— The data —
╔══
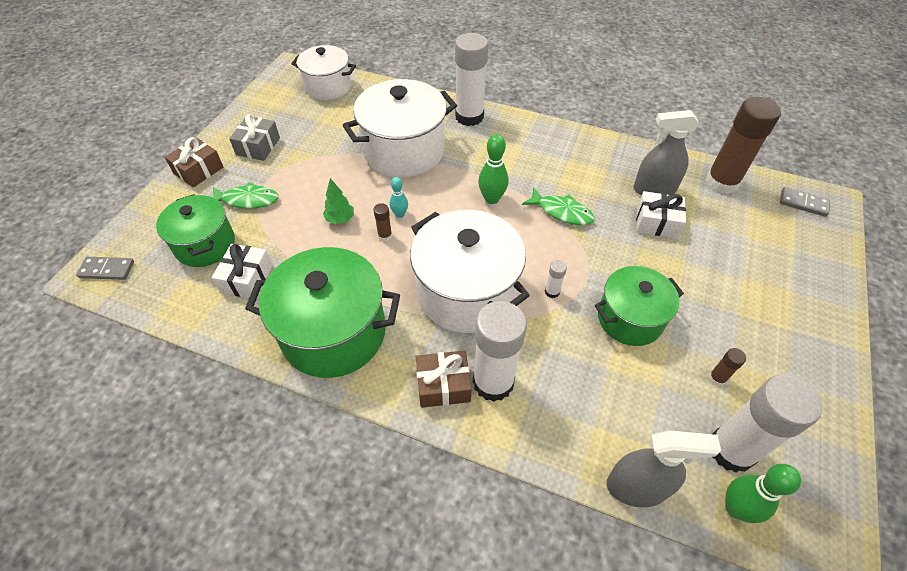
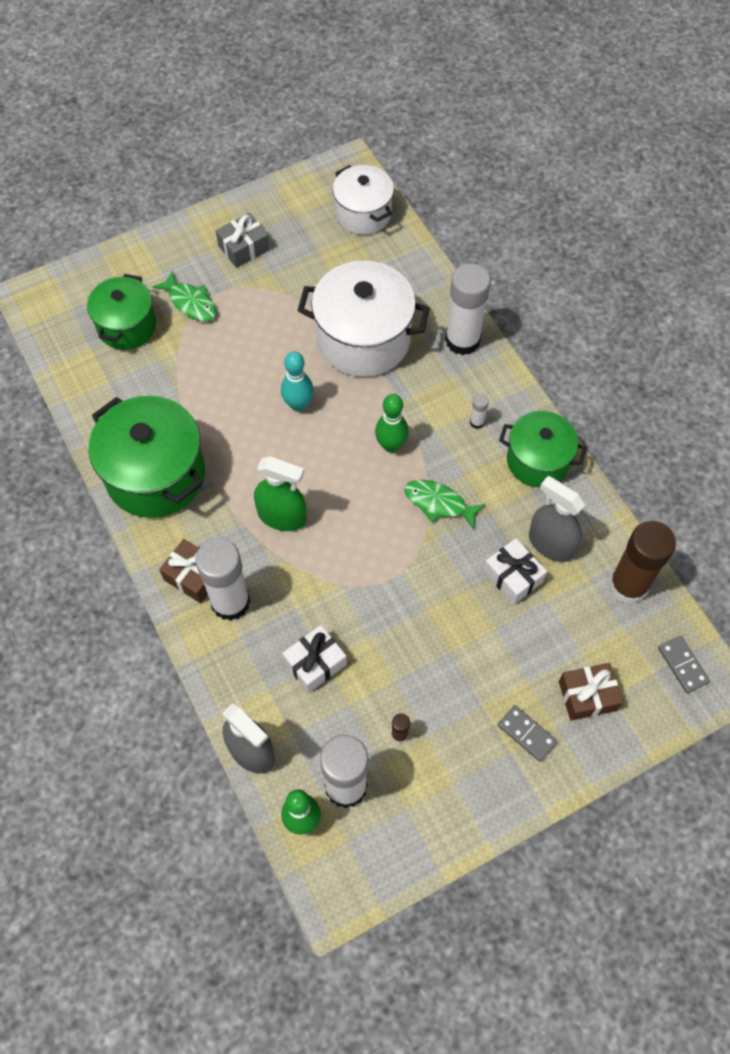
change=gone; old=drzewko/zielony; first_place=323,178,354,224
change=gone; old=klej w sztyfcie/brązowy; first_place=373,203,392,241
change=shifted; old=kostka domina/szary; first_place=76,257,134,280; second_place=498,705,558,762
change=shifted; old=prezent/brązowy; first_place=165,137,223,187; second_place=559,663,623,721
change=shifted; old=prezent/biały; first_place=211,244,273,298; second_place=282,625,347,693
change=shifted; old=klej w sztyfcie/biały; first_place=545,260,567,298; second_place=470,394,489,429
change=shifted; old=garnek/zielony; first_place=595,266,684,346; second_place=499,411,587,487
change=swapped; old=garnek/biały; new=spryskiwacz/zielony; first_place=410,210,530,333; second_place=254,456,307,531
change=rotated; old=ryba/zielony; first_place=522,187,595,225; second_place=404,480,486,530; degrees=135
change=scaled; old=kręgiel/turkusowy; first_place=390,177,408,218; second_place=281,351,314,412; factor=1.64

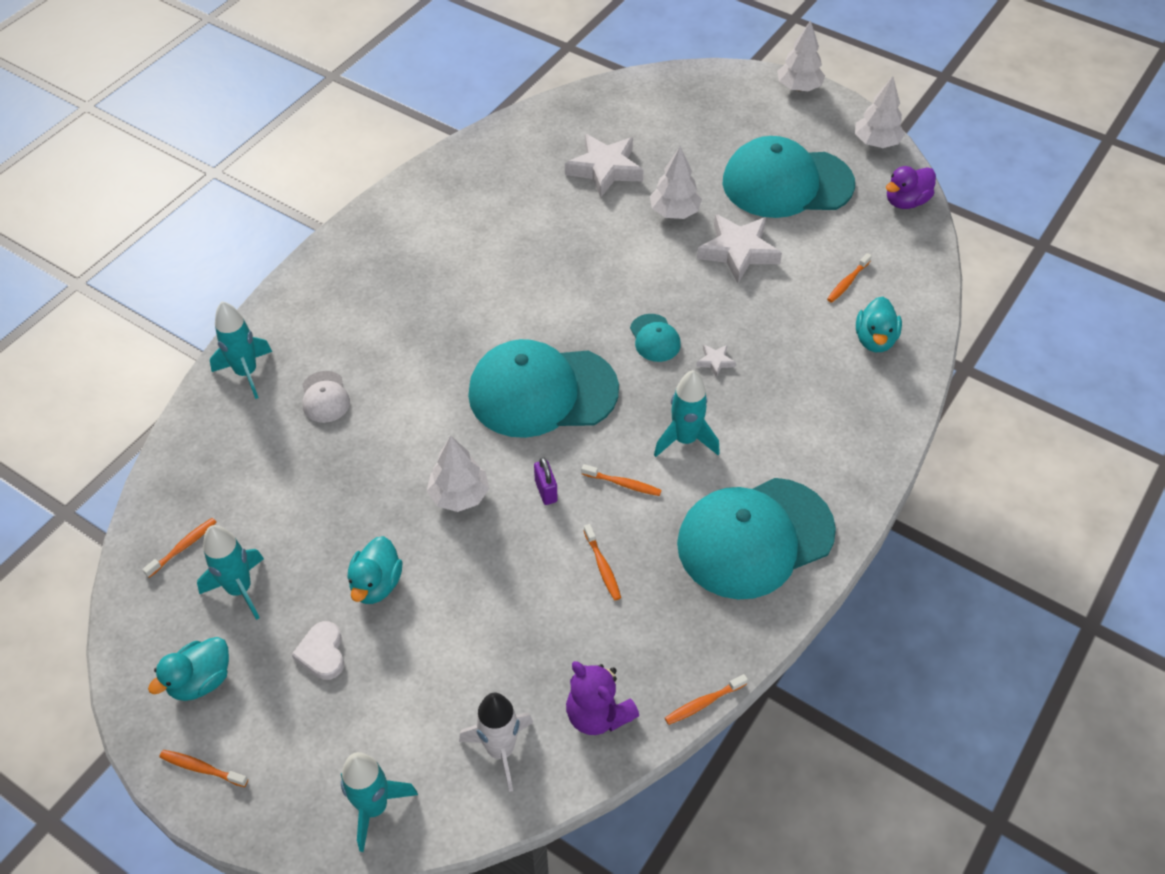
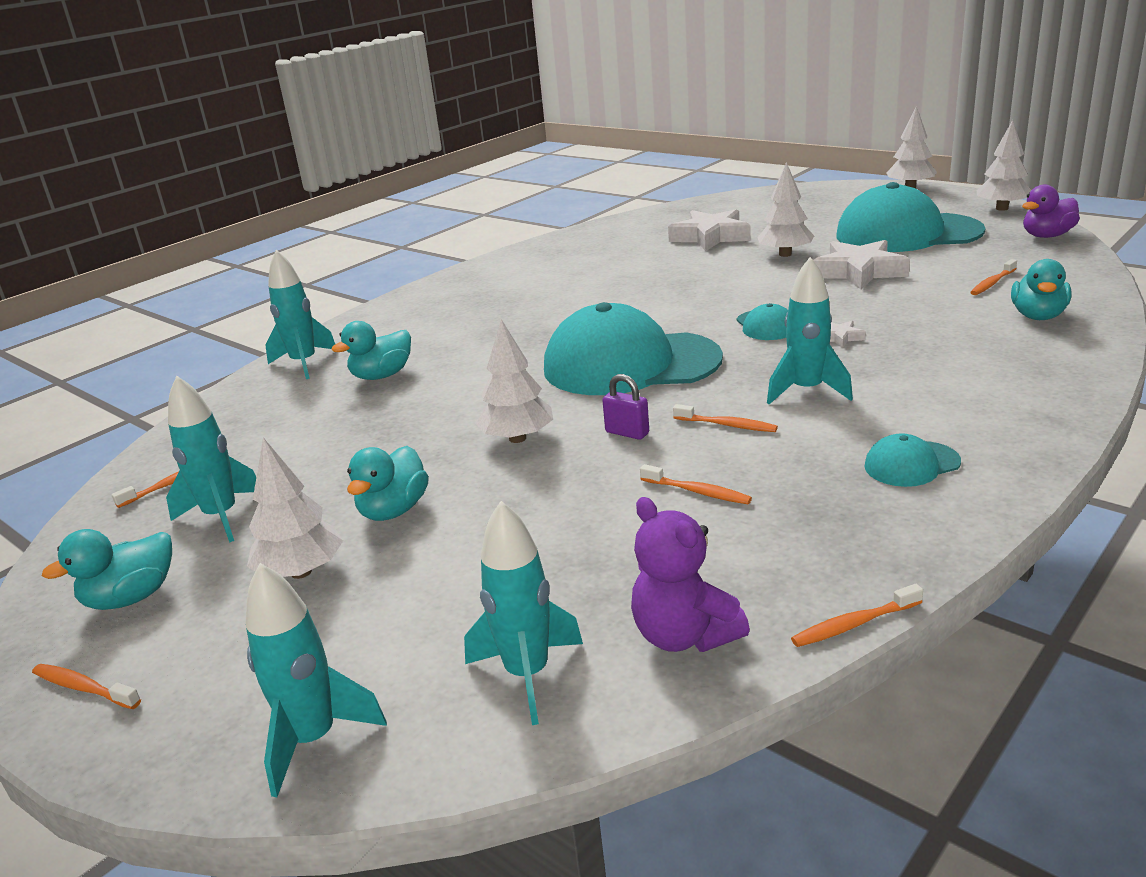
change=swapped; old=serce/biały; new=drzewko/biały; first_place=292,621,344,680; second_place=247,438,343,579
change=swapped; old=czapka/biały; new=kaczka/turkusowy; first_place=302,371,350,423; second_place=332,321,411,380
change=repainted; old=rakieta/biały; new=rakieta/turkusowy; first_place=459,693,533,792; second_place=464,501,583,725
change=rotated; old=kłódka/fioletowy; first_place=534,457,558,505; second_place=602,374,649,440; degrees=-45
change=rotated; old=szczoteczka do zębów/pomarańczowy; first_place=584,524,621,600; second_place=640,464,752,504; degrees=-45
change=scaled; old=czapka/turkusowy; first_place=677,478,836,599; second_place=865,433,961,487; factor=0.43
╚══
— Instructions for the task —
Return each line from the entries above that includes "sztyfcie".

— Response for this exercise —
change=gone; old=klej w sztyfcie/brązowy; first_place=373,203,392,241
change=shifted; old=klej w sztyfcie/biały; first_place=545,260,567,298; second_place=470,394,489,429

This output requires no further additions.